BEGIN Input

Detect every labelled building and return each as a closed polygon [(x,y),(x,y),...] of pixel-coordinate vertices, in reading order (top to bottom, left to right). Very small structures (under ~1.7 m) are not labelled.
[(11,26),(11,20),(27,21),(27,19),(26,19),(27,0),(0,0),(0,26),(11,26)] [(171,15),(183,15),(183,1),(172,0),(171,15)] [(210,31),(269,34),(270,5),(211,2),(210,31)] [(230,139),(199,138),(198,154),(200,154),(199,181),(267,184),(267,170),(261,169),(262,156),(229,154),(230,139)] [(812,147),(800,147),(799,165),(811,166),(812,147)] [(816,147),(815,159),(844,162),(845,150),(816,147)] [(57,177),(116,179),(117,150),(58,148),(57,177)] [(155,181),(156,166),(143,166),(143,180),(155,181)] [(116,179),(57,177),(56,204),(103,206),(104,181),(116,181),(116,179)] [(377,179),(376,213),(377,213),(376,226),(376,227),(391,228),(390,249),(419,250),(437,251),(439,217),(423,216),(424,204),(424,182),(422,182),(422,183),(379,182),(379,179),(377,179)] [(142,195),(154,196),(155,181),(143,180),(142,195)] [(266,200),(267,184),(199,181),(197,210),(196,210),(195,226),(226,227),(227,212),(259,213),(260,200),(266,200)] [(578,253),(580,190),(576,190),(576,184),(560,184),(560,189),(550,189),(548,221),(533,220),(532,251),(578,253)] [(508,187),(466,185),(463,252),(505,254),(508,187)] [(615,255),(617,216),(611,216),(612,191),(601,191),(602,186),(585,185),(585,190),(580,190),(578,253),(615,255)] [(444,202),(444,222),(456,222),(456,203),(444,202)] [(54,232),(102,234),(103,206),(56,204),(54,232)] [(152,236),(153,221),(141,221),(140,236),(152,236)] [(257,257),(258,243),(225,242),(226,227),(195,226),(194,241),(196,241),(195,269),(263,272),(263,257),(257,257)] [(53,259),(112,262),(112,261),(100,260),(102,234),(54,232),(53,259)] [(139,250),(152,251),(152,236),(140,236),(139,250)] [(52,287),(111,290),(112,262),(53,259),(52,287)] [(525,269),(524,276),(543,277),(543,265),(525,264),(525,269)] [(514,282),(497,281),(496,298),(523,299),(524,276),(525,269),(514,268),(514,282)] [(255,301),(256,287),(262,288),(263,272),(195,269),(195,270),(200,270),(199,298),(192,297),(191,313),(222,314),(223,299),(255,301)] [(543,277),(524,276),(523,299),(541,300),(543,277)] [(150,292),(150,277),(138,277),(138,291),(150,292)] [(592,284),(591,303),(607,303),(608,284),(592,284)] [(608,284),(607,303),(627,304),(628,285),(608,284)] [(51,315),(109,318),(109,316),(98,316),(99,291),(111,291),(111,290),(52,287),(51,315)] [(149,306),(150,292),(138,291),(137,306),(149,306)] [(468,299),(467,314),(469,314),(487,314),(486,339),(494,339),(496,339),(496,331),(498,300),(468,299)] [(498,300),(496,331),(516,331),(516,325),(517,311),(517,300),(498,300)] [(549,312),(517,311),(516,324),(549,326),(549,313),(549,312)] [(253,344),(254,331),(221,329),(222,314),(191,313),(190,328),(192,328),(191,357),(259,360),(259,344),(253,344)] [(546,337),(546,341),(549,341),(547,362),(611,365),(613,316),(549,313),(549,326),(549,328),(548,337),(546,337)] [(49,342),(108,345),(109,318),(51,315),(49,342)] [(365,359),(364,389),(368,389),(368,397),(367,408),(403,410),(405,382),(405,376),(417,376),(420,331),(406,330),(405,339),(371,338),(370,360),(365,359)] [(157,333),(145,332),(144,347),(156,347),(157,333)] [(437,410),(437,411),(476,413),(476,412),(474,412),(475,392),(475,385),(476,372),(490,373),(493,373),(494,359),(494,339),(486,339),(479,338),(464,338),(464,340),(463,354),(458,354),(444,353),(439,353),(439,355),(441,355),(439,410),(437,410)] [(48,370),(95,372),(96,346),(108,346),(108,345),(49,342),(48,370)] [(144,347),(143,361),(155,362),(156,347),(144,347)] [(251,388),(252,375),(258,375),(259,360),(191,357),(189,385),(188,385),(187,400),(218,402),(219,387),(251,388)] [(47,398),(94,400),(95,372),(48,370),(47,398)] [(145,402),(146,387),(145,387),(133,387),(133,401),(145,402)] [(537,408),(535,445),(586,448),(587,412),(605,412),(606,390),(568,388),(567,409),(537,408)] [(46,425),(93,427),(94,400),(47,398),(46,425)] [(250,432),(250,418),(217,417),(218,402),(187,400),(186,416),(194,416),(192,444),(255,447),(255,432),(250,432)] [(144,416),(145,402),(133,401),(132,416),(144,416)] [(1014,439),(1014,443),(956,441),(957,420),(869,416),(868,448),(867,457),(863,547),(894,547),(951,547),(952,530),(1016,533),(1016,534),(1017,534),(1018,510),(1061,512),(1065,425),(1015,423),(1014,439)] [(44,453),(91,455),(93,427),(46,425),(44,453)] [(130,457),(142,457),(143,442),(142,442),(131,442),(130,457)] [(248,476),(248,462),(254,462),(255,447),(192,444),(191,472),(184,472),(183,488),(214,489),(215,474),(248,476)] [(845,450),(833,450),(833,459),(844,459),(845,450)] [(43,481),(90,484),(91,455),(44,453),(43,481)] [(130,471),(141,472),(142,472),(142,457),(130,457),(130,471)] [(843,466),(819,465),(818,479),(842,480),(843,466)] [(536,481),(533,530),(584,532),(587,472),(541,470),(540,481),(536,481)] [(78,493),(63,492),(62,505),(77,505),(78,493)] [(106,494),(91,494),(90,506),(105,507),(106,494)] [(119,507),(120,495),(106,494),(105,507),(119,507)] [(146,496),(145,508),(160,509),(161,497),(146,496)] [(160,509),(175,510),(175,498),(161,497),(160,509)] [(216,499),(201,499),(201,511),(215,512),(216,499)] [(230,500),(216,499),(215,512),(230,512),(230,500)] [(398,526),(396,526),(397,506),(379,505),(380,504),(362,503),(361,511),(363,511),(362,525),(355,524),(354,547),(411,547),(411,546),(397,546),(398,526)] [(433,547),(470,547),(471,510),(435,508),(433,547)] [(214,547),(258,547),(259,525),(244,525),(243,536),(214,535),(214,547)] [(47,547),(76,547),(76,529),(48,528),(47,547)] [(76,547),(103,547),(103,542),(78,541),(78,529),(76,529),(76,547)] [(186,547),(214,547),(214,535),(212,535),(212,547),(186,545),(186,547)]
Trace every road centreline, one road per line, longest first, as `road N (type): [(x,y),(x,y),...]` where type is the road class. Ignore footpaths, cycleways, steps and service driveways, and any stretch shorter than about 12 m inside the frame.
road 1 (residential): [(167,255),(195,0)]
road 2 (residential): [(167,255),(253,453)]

END Input

Assignment:
Reproduce the data exactly, omitting nothing.

Reply:
Detect every labelled building and return each as a closed polygon [(x,y),(x,y),...] of pixel-coordinate vertices, in reading order (top to bottom, left to right). Very small structures (under ~1.7 m) are not labelled.
[(11,26),(11,20),(27,21),(27,19),(26,19),(27,0),(0,0),(0,26),(11,26)] [(171,15),(183,15),(183,1),(172,0),(171,15)] [(210,31),(269,34),(270,5),(211,2),(210,31)] [(230,139),(199,138),(198,154),(200,154),(199,181),(267,184),(267,170),(261,169),(262,156),(229,154),(230,139)] [(812,147),(800,147),(799,165),(811,166),(812,147)] [(816,147),(815,159),(844,162),(845,150),(816,147)] [(57,177),(116,179),(117,150),(58,148),(57,177)] [(155,181),(156,166),(143,166),(143,180),(155,181)] [(116,179),(57,177),(56,204),(103,206),(104,181),(116,181),(116,179)] [(377,179),(376,213),(377,213),(376,226),(376,227),(391,228),(390,249),(419,250),(437,251),(439,217),(423,216),(424,204),(424,182),(422,182),(422,183),(379,182),(379,179),(377,179)] [(142,195),(154,196),(155,181),(143,180),(142,195)] [(266,200),(267,184),(199,181),(197,210),(196,210),(195,226),(226,227),(227,212),(259,213),(260,200),(266,200)] [(578,253),(580,190),(576,190),(576,184),(560,184),(560,189),(550,189),(548,221),(533,220),(532,251),(578,253)] [(508,187),(466,185),(463,252),(505,254),(508,187)] [(615,255),(617,216),(611,216),(612,191),(601,191),(602,186),(585,185),(585,190),(580,190),(578,253),(615,255)] [(444,202),(444,222),(456,222),(456,203),(444,202)] [(54,232),(102,234),(103,206),(56,204),(54,232)] [(152,236),(153,221),(141,221),(140,236),(152,236)] [(257,257),(258,243),(225,242),(226,227),(195,226),(194,241),(196,241),(195,269),(263,272),(263,257),(257,257)] [(53,259),(112,262),(112,261),(100,260),(102,234),(54,232),(53,259)] [(139,250),(152,251),(152,236),(140,236),(139,250)] [(52,287),(111,290),(112,262),(53,259),(52,287)] [(525,269),(524,276),(543,277),(543,265),(525,264),(525,269)] [(514,282),(497,281),(496,298),(523,299),(524,276),(525,269),(514,268),(514,282)] [(255,301),(256,287),(262,288),(263,272),(195,269),(195,270),(200,270),(199,298),(192,297),(191,313),(222,314),(223,299),(255,301)] [(543,277),(524,276),(523,299),(541,300),(543,277)] [(150,292),(150,277),(138,277),(138,291),(150,292)] [(592,284),(591,303),(607,303),(608,284),(592,284)] [(608,284),(607,303),(627,304),(628,285),(608,284)] [(51,315),(109,318),(109,316),(98,316),(99,291),(111,291),(111,290),(52,287),(51,315)] [(149,306),(150,292),(138,291),(137,306),(149,306)] [(468,299),(467,314),(469,314),(487,314),(486,339),(494,339),(496,339),(496,331),(498,300),(468,299)] [(498,300),(496,331),(516,331),(516,325),(517,311),(517,300),(498,300)] [(549,312),(517,311),(516,324),(549,326),(549,313),(549,312)] [(253,344),(254,331),(221,329),(222,314),(191,313),(190,328),(192,328),(191,357),(259,360),(259,344),(253,344)] [(546,337),(546,341),(549,341),(547,362),(611,365),(613,316),(549,313),(549,326),(549,328),(548,337),(546,337)] [(49,342),(108,345),(109,318),(51,315),(49,342)] [(365,359),(364,389),(368,389),(368,397),(367,408),(403,410),(405,382),(405,376),(417,376),(420,331),(406,330),(405,339),(371,338),(370,360),(365,359)] [(157,333),(145,332),(144,347),(156,347),(157,333)] [(437,410),(437,411),(476,413),(476,412),(474,412),(475,392),(475,385),(476,372),(490,373),(493,373),(494,359),(494,339),(486,339),(479,338),(464,338),(464,340),(463,354),(458,354),(444,353),(439,353),(439,355),(441,355),(439,410),(437,410)] [(48,370),(95,372),(96,346),(108,346),(108,345),(49,342),(48,370)] [(144,347),(143,361),(155,362),(156,347),(144,347)] [(251,388),(252,375),(258,375),(259,360),(191,357),(189,385),(188,385),(187,400),(218,402),(219,387),(251,388)] [(47,398),(94,400),(95,372),(48,370),(47,398)] [(145,402),(146,387),(145,387),(133,387),(133,401),(145,402)] [(537,408),(535,445),(586,448),(587,412),(605,412),(606,390),(568,388),(567,409),(537,408)] [(46,425),(93,427),(94,400),(47,398),(46,425)] [(250,432),(250,418),(217,417),(218,402),(187,400),(186,416),(194,416),(192,444),(255,447),(255,432),(250,432)] [(144,416),(145,402),(133,401),(132,416),(144,416)] [(1014,439),(1014,443),(956,441),(957,420),(869,416),(868,448),(867,457),(863,547),(894,547),(951,547),(952,530),(1016,533),(1016,534),(1017,534),(1018,510),(1061,512),(1065,425),(1015,423),(1014,439)] [(44,453),(91,455),(93,427),(46,425),(44,453)] [(130,457),(142,457),(143,442),(142,442),(131,442),(130,457)] [(248,476),(248,462),(254,462),(255,447),(192,444),(191,472),(184,472),(183,488),(214,489),(215,474),(248,476)] [(845,450),(833,450),(833,459),(844,459),(845,450)] [(43,481),(90,484),(91,455),(44,453),(43,481)] [(130,471),(141,472),(142,472),(142,457),(130,457),(130,471)] [(843,466),(819,465),(818,479),(842,480),(843,466)] [(536,481),(533,530),(584,532),(587,472),(541,470),(540,481),(536,481)] [(78,493),(63,492),(62,505),(77,505),(78,493)] [(106,494),(91,494),(90,506),(105,507),(106,494)] [(119,507),(120,495),(106,494),(105,507),(119,507)] [(146,496),(145,508),(160,509),(161,497),(146,496)] [(160,509),(175,510),(175,498),(161,497),(160,509)] [(216,499),(201,499),(201,511),(215,512),(216,499)] [(230,500),(216,499),(215,512),(230,512),(230,500)] [(398,526),(396,526),(397,506),(379,505),(380,504),(362,503),(361,511),(363,511),(362,525),(355,524),(354,547),(411,547),(411,546),(397,546),(398,526)] [(433,547),(470,547),(471,510),(435,508),(433,547)] [(214,547),(258,547),(259,525),(244,525),(243,536),(214,535),(214,547)] [(47,547),(76,547),(76,529),(48,528),(47,547)] [(76,547),(103,547),(103,542),(78,541),(78,529),(76,529),(76,547)] [(186,547),(214,547),(214,535),(212,535),(212,547),(186,545),(186,547)]
Trace every road centreline, one road per line, longest first, as `road N (type): [(x,y),(x,y),...]` where type is the road class. Ignore footpaths, cycleways, steps and service driveways, and any stretch shorter than about 12 m inside the frame.
road 1 (residential): [(167,255),(195,0)]
road 2 (residential): [(167,255),(253,453)]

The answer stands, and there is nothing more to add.